**Work task:** The required result is every line of the records that includes "black".

:: Dataset records ::

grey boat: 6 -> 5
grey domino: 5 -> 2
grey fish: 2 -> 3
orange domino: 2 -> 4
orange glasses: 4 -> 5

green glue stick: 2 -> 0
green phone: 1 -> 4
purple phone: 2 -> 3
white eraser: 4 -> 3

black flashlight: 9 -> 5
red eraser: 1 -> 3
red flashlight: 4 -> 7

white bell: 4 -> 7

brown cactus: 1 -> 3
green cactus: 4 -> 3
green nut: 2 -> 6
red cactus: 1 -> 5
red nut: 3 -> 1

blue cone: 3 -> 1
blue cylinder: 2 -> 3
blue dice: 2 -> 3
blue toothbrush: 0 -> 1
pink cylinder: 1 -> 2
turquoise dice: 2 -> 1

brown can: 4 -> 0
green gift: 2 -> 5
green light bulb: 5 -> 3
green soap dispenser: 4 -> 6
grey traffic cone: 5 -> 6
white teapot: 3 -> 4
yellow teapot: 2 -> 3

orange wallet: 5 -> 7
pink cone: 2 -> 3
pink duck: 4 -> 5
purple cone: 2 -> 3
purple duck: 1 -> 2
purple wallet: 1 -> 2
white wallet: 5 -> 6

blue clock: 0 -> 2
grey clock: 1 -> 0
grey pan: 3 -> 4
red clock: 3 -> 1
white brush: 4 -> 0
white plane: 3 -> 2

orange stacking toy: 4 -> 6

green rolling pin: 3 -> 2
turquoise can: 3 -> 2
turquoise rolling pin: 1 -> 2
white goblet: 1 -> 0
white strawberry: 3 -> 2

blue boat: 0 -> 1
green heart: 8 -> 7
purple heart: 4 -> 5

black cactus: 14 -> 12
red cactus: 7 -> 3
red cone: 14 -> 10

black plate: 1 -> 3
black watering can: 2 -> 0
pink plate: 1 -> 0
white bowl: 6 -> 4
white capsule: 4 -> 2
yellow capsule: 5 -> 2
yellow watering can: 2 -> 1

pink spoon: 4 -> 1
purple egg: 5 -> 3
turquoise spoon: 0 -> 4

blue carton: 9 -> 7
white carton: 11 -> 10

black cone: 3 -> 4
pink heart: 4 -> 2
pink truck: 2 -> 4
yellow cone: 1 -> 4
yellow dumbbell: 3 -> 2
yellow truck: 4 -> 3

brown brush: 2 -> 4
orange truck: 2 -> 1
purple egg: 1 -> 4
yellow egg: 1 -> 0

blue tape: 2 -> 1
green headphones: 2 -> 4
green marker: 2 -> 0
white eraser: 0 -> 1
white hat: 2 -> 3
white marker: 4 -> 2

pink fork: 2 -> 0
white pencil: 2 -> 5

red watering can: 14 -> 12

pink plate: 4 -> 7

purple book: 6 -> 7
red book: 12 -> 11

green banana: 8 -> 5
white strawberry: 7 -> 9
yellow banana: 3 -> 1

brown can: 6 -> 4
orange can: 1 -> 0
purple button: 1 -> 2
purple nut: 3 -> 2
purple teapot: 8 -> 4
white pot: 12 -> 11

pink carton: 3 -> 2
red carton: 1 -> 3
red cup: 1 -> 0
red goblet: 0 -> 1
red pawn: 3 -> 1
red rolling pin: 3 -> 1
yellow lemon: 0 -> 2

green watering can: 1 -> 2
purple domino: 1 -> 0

:::

**Response for this exercise:**
black flashlight: 9 -> 5
black cactus: 14 -> 12
black plate: 1 -> 3
black watering can: 2 -> 0
black cone: 3 -> 4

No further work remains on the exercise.